## What you need to do
Reproduce the stretch of lines from the first one through the one containing "black L-shape: moved 2 px left, 1 px up", switching "orange ellipse" to "red ellipse" throughout and changing nothing else. Output only that stretch.

## Provided data
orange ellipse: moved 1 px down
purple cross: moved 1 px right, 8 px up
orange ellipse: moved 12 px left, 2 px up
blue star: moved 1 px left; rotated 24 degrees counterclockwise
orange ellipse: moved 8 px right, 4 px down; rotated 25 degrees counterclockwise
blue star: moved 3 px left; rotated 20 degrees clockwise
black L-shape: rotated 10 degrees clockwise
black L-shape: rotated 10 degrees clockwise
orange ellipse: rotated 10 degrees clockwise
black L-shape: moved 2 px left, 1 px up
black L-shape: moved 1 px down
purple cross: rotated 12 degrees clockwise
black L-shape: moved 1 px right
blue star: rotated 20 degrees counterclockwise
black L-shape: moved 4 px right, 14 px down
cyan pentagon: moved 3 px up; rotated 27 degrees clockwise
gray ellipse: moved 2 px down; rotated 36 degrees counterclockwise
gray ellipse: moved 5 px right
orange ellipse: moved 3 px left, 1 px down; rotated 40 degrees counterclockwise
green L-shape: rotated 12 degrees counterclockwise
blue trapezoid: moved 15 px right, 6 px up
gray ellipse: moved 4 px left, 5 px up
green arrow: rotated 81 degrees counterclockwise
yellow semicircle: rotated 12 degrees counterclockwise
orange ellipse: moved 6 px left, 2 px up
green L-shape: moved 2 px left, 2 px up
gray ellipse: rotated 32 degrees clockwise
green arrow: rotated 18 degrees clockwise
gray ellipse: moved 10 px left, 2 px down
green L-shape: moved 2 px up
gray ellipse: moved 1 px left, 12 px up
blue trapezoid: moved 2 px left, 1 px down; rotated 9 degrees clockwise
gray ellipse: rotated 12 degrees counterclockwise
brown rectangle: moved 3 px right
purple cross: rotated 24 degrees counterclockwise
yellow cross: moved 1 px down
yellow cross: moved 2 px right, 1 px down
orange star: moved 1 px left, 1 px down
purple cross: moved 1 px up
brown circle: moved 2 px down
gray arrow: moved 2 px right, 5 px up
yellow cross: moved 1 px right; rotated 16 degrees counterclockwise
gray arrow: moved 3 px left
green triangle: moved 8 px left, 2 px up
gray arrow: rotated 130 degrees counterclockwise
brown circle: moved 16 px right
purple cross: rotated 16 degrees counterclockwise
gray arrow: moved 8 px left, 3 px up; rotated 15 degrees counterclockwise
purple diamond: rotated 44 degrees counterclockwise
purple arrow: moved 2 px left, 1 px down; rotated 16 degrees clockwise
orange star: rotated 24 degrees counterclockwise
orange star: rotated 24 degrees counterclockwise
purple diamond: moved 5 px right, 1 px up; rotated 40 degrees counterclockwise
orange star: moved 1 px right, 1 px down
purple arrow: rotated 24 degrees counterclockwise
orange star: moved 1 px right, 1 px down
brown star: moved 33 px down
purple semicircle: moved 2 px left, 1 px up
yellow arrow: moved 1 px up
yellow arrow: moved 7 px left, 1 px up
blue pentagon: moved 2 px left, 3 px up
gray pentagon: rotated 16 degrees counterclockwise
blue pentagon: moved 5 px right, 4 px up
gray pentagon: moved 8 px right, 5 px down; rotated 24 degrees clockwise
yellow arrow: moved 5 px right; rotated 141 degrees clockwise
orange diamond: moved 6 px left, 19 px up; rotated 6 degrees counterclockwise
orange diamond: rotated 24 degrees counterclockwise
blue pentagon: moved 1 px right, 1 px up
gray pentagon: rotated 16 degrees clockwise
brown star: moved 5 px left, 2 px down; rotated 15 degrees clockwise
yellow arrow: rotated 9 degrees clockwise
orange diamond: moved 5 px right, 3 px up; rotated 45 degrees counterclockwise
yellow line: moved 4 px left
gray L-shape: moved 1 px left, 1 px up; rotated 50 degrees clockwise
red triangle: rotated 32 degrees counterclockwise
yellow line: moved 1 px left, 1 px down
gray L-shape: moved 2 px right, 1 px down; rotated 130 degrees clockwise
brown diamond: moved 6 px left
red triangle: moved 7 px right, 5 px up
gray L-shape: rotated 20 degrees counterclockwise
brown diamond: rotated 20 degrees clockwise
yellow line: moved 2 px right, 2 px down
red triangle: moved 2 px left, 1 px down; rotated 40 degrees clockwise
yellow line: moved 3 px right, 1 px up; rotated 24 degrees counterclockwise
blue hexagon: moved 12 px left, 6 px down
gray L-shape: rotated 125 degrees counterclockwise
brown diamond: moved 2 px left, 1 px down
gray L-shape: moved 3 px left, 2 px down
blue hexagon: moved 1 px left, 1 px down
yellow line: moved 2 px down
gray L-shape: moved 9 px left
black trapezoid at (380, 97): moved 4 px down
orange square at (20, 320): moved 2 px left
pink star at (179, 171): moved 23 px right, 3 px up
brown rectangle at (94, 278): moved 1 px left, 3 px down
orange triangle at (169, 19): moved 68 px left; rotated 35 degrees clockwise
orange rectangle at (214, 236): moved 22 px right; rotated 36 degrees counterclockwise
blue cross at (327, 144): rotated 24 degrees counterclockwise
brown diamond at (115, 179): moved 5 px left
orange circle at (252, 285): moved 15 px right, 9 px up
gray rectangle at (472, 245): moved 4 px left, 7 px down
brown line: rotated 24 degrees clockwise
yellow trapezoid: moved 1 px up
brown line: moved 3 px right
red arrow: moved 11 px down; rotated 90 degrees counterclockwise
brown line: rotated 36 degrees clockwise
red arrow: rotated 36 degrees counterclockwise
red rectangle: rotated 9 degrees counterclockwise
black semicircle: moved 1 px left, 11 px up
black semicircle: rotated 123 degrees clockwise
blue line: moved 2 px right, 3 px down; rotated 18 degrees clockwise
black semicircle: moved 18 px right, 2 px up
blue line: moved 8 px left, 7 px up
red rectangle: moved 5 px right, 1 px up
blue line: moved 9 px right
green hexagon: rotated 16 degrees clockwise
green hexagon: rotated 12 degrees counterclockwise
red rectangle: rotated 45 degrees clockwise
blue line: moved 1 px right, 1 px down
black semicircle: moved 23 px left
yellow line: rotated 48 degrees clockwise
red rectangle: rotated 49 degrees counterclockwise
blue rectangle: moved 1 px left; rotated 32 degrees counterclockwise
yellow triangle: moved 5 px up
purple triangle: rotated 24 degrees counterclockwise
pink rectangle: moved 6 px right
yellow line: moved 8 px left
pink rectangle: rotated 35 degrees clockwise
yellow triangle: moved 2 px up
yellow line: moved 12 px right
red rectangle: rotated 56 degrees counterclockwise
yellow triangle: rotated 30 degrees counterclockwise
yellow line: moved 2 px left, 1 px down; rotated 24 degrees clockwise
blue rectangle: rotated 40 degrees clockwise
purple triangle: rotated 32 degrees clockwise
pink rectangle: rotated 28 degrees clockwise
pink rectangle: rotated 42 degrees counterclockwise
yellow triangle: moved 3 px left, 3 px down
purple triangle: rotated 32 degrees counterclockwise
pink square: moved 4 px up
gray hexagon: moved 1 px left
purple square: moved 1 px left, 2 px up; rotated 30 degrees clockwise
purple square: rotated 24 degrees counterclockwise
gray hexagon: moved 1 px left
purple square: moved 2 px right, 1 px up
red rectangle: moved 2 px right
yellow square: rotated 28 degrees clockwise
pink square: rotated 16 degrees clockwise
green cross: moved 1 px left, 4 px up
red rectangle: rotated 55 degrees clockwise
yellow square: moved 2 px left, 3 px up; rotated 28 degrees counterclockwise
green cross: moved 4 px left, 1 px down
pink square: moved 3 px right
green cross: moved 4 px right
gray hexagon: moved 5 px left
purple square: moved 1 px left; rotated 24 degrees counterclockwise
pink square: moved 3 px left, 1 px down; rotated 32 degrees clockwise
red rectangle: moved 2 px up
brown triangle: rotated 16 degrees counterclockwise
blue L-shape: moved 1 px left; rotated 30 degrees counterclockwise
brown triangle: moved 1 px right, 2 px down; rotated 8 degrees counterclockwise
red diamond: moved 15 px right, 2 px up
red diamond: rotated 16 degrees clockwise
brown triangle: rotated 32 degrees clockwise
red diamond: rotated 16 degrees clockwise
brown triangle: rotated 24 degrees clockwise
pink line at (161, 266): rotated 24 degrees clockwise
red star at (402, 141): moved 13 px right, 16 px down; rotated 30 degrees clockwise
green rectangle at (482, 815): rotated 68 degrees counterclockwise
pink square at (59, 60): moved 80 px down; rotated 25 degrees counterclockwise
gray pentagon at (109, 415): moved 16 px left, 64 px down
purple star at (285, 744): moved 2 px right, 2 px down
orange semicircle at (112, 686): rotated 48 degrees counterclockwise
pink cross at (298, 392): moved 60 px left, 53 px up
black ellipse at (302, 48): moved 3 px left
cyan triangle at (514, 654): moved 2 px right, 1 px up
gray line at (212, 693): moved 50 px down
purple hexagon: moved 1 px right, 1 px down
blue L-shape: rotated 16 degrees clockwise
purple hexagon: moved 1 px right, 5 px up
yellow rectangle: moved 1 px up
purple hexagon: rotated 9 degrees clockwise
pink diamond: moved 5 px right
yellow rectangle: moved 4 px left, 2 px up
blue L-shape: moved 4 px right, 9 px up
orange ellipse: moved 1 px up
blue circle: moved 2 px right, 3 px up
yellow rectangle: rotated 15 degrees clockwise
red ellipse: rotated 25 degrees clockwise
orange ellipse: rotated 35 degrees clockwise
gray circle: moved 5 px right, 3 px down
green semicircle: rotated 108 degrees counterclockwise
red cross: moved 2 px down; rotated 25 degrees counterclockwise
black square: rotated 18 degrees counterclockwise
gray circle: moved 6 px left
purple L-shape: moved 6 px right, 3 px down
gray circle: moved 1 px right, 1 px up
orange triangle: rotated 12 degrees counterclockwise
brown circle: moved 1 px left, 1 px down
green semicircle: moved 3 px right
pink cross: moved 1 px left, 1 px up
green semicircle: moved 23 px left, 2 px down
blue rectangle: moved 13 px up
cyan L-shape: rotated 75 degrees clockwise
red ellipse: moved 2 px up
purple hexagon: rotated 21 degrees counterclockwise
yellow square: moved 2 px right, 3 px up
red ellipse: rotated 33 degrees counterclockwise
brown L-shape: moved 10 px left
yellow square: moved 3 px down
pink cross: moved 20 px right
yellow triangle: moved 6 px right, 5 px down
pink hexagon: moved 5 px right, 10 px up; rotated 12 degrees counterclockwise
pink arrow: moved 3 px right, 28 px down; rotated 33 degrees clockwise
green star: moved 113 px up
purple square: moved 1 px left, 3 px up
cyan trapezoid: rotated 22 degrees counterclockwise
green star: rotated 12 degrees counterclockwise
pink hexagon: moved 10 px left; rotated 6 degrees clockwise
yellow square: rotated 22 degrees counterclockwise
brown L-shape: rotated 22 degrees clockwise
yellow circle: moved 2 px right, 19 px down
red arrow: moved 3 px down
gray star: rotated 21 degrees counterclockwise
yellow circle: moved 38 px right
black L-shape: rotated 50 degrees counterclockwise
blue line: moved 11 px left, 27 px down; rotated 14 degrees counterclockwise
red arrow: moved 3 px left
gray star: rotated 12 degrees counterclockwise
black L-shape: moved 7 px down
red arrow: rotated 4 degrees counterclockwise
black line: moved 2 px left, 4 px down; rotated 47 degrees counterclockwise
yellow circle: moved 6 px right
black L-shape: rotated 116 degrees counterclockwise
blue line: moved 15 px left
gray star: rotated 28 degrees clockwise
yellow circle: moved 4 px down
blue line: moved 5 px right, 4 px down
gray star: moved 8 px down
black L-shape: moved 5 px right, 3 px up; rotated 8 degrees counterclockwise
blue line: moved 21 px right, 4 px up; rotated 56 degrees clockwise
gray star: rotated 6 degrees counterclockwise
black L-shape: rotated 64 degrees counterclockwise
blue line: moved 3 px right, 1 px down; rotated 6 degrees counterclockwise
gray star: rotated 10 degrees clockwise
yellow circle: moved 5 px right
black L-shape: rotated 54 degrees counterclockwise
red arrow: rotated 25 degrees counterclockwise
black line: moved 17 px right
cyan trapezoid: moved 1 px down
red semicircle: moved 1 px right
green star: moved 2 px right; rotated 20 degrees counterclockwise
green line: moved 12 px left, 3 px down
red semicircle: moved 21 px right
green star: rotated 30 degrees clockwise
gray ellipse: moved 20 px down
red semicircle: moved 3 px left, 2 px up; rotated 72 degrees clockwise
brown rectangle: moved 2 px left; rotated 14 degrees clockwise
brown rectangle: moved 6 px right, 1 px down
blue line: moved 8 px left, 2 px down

## Answer to this exercise
red ellipse: moved 1 px down
purple cross: moved 1 px right, 8 px up
red ellipse: moved 12 px left, 2 px up
blue star: moved 1 px left; rotated 24 degrees counterclockwise
red ellipse: moved 8 px right, 4 px down; rotated 25 degrees counterclockwise
blue star: moved 3 px left; rotated 20 degrees clockwise
black L-shape: rotated 10 degrees clockwise
black L-shape: rotated 10 degrees clockwise
red ellipse: rotated 10 degrees clockwise
black L-shape: moved 2 px left, 1 px up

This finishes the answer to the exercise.